(Dataset records)
━━━━━━━━━━

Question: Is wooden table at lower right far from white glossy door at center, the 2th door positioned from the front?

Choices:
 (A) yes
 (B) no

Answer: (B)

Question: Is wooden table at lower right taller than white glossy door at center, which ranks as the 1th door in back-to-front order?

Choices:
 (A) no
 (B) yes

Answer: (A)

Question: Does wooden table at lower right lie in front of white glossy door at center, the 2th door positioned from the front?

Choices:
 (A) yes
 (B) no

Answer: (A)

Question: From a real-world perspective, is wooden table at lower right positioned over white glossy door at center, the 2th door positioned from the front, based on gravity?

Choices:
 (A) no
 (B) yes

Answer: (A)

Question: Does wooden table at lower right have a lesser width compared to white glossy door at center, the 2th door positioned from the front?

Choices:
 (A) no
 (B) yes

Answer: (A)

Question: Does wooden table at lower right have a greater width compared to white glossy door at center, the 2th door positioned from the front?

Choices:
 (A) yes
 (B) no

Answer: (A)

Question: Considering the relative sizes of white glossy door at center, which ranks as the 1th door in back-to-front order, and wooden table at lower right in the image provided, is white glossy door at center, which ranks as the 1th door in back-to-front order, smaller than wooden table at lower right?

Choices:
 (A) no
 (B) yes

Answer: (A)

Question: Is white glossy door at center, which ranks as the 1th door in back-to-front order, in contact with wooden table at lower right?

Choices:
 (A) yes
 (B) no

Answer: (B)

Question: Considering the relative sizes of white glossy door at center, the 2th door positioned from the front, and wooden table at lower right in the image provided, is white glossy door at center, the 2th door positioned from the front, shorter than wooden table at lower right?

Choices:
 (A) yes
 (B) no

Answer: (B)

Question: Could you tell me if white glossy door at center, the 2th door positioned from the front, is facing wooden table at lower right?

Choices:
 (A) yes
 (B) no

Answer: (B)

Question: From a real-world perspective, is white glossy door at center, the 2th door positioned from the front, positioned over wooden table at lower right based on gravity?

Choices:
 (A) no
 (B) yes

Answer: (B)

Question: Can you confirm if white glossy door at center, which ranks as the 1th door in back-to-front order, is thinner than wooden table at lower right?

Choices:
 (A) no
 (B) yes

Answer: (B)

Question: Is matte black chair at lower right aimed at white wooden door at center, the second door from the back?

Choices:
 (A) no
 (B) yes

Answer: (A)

━━━━━━━━━━

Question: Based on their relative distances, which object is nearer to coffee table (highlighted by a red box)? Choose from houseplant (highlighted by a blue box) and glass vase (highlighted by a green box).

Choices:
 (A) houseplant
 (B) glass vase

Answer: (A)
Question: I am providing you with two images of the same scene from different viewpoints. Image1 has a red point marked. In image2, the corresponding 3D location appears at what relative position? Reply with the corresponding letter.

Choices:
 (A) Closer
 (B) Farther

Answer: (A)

━━━━━━━━━━

## What needs to be done
Locate every line in the records above that contains the string "glass", matching case exactly, and copy each such line.

## Output for this exercise
Question: Based on their relative distances, which object is nearer to coffee table (highlighted by a red box)? Choose from houseplant (highlighted by a blue box) and glass vase (highlighted by a green box).
 (B) glass vase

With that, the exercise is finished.